# PROBLEM TO SOLVE:
Look through the material below and copy exactly the lines from the line with "none -> lime brick B1 level 1" to the line with "none -> pink brick F6 level 3", those two lines included.

# INFORMATION:
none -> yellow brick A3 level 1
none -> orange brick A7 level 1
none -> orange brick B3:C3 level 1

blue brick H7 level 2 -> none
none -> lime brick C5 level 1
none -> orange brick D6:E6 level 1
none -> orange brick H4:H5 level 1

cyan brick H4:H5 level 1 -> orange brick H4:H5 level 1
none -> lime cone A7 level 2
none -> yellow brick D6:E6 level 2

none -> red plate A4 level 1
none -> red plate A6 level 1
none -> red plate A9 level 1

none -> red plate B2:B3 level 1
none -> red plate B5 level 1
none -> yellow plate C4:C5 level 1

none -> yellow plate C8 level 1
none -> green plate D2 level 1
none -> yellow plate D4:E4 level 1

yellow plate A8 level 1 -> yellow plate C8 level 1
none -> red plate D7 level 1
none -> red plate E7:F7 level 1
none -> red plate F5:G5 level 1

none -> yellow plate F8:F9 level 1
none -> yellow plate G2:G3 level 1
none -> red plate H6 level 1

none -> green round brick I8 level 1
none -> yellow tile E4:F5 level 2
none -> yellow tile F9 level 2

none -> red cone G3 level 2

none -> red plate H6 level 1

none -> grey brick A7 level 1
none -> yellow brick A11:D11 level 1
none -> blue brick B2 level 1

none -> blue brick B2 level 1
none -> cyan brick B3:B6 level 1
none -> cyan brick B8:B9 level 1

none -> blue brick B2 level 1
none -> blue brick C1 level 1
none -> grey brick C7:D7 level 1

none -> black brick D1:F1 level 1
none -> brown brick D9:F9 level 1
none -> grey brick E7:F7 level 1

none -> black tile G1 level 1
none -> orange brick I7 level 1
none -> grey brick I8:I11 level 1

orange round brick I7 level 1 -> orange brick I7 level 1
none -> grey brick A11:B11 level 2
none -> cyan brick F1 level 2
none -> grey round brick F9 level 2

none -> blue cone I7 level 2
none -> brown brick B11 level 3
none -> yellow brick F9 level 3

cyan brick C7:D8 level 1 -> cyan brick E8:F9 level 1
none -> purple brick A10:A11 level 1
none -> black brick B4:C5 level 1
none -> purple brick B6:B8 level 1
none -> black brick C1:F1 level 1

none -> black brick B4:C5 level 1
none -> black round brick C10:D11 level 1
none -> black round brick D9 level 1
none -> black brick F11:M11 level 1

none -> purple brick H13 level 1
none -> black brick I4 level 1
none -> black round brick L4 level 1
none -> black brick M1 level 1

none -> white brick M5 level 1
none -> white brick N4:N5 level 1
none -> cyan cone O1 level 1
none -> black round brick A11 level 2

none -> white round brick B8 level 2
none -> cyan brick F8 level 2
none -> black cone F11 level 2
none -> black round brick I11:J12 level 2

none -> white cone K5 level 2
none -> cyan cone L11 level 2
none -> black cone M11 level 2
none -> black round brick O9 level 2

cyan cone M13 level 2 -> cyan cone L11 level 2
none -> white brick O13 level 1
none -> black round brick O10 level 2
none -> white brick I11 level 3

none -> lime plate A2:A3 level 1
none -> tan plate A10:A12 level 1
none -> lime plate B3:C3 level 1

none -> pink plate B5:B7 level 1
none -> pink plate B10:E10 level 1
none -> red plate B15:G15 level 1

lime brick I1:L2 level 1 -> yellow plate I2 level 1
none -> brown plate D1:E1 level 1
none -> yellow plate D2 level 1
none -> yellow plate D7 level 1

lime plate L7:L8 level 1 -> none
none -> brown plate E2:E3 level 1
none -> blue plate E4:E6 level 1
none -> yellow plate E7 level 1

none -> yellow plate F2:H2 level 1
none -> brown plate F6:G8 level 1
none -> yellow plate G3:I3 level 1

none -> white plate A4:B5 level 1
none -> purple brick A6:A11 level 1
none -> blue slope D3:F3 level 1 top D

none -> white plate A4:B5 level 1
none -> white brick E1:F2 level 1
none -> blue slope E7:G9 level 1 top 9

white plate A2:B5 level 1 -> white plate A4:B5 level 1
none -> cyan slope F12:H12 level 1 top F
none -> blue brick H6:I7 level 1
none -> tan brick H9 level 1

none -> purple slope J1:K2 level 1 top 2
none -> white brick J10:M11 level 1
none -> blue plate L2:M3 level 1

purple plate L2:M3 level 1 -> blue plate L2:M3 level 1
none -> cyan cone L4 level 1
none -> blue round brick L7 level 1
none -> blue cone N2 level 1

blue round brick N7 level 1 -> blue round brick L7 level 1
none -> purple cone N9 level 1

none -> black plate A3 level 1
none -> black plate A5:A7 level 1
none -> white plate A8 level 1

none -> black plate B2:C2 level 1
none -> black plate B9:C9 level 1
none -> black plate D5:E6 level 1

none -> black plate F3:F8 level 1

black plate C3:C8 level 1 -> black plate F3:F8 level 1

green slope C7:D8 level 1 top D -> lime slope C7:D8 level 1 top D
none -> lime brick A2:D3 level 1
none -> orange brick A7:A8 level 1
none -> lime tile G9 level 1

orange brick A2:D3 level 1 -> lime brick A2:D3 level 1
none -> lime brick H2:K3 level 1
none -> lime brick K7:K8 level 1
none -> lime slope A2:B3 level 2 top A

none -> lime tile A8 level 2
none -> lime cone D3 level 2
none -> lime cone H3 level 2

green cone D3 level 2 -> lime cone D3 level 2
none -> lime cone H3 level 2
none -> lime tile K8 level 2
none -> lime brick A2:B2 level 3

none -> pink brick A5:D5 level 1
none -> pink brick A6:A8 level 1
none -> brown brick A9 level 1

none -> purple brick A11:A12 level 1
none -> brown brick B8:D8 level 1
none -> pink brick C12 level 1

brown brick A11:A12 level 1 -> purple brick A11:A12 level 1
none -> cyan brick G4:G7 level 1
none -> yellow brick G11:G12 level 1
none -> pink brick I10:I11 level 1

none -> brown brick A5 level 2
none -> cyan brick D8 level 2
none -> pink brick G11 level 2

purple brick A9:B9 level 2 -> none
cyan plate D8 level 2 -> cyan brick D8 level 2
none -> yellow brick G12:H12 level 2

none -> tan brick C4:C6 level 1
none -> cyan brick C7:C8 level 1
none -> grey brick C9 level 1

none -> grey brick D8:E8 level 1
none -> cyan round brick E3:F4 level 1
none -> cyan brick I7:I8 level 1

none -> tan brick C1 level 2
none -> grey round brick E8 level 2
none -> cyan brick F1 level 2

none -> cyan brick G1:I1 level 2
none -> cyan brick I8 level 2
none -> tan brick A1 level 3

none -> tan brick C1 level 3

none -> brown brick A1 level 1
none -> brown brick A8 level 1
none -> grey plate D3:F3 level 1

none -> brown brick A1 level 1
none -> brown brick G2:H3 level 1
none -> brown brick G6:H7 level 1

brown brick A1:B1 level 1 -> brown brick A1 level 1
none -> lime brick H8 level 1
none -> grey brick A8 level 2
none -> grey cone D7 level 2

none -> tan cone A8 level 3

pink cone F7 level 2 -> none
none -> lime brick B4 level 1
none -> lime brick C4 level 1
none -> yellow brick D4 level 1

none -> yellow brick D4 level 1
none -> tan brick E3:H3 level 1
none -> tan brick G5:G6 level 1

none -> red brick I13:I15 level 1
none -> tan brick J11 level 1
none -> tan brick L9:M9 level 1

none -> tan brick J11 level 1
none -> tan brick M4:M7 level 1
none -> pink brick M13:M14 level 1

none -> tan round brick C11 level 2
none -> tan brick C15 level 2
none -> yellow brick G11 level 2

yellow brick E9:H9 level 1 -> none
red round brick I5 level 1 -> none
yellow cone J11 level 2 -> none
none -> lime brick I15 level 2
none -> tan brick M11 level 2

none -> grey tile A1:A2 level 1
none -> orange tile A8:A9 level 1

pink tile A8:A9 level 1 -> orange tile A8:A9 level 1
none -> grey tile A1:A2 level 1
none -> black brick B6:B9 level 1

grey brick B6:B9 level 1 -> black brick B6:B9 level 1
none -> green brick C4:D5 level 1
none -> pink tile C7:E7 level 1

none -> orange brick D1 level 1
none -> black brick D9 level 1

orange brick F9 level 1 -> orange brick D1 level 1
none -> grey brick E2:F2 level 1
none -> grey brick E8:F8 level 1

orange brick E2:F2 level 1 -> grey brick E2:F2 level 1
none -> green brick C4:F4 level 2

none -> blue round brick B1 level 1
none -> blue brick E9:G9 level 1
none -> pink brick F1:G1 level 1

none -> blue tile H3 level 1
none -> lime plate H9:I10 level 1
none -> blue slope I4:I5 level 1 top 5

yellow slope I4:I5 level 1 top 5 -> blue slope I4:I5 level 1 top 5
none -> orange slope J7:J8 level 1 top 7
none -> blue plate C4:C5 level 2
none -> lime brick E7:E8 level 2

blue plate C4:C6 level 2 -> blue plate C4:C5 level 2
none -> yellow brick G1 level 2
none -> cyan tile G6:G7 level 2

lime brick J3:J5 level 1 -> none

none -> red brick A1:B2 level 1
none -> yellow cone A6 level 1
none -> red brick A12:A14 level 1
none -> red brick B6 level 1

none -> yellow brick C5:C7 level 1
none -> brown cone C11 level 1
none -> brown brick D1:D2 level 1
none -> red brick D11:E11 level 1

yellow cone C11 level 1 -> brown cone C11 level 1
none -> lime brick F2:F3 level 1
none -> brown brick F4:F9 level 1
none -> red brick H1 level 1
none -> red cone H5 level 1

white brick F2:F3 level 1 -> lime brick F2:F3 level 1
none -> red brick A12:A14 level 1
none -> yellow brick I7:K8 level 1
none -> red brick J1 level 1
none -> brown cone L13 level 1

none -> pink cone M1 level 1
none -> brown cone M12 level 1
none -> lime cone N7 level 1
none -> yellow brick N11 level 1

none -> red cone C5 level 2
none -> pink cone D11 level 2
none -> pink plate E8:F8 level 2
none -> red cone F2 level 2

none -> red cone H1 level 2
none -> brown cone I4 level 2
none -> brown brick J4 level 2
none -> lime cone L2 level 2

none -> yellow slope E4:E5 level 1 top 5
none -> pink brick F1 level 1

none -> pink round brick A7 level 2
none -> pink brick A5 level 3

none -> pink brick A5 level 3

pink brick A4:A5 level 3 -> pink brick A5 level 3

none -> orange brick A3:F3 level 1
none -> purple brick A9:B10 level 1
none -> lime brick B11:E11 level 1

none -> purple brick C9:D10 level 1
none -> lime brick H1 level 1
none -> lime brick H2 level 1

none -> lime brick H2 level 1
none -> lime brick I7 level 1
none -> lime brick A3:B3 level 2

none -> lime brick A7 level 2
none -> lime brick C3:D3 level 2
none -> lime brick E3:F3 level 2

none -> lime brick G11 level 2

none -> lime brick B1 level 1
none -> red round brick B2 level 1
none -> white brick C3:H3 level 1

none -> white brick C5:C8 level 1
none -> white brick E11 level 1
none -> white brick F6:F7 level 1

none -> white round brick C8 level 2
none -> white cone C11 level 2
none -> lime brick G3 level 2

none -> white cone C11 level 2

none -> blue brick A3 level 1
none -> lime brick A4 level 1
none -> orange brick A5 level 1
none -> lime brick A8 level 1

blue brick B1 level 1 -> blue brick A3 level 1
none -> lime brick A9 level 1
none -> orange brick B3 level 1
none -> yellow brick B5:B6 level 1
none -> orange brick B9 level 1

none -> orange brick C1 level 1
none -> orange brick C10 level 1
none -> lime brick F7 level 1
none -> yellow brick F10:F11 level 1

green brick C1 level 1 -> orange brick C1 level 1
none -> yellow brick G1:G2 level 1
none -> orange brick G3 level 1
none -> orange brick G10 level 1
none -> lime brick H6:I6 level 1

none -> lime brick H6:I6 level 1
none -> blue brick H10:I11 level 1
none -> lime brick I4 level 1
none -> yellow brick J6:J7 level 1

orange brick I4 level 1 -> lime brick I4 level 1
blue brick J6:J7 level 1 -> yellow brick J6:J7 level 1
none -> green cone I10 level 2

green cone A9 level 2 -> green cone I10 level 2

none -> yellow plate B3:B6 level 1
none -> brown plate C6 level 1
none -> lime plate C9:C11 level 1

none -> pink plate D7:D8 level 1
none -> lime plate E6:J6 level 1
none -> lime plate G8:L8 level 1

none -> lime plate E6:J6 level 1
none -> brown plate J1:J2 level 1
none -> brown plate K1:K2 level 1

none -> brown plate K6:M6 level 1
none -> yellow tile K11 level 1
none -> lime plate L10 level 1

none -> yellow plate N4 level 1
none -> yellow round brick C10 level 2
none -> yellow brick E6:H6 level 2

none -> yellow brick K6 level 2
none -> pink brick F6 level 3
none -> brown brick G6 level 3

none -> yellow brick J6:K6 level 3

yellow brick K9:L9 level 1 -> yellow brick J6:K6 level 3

# ANSWER BOX:
none -> lime brick B1 level 1
none -> red round brick B2 level 1
none -> white brick C3:H3 level 1

none -> white brick C5:C8 level 1
none -> white brick E11 level 1
none -> white brick F6:F7 level 1

none -> white round brick C8 level 2
none -> white cone C11 level 2
none -> lime brick G3 level 2

none -> white cone C11 level 2

none -> blue brick A3 level 1
none -> lime brick A4 level 1
none -> orange brick A5 level 1
none -> lime brick A8 level 1

blue brick B1 level 1 -> blue brick A3 level 1
none -> lime brick A9 level 1
none -> orange brick B3 level 1
none -> yellow brick B5:B6 level 1
none -> orange brick B9 level 1

none -> orange brick C1 level 1
none -> orange brick C10 level 1
none -> lime brick F7 level 1
none -> yellow brick F10:F11 level 1

green brick C1 level 1 -> orange brick C1 level 1
none -> yellow brick G1:G2 level 1
none -> orange brick G3 level 1
none -> orange brick G10 level 1
none -> lime brick H6:I6 level 1

none -> lime brick H6:I6 level 1
none -> blue brick H10:I11 level 1
none -> lime brick I4 level 1
none -> yellow brick J6:J7 level 1

orange brick I4 level 1 -> lime brick I4 level 1
blue brick J6:J7 level 1 -> yellow brick J6:J7 level 1
none -> green cone I10 level 2

green cone A9 level 2 -> green cone I10 level 2

none -> yellow plate B3:B6 level 1
none -> brown plate C6 level 1
none -> lime plate C9:C11 level 1

none -> pink plate D7:D8 level 1
none -> lime plate E6:J6 level 1
none -> lime plate G8:L8 level 1

none -> lime plate E6:J6 level 1
none -> brown plate J1:J2 level 1
none -> brown plate K1:K2 level 1

none -> brown plate K6:M6 level 1
none -> yellow tile K11 level 1
none -> lime plate L10 level 1

none -> yellow plate N4 level 1
none -> yellow round brick C10 level 2
none -> yellow brick E6:H6 level 2

none -> yellow brick K6 level 2
none -> pink brick F6 level 3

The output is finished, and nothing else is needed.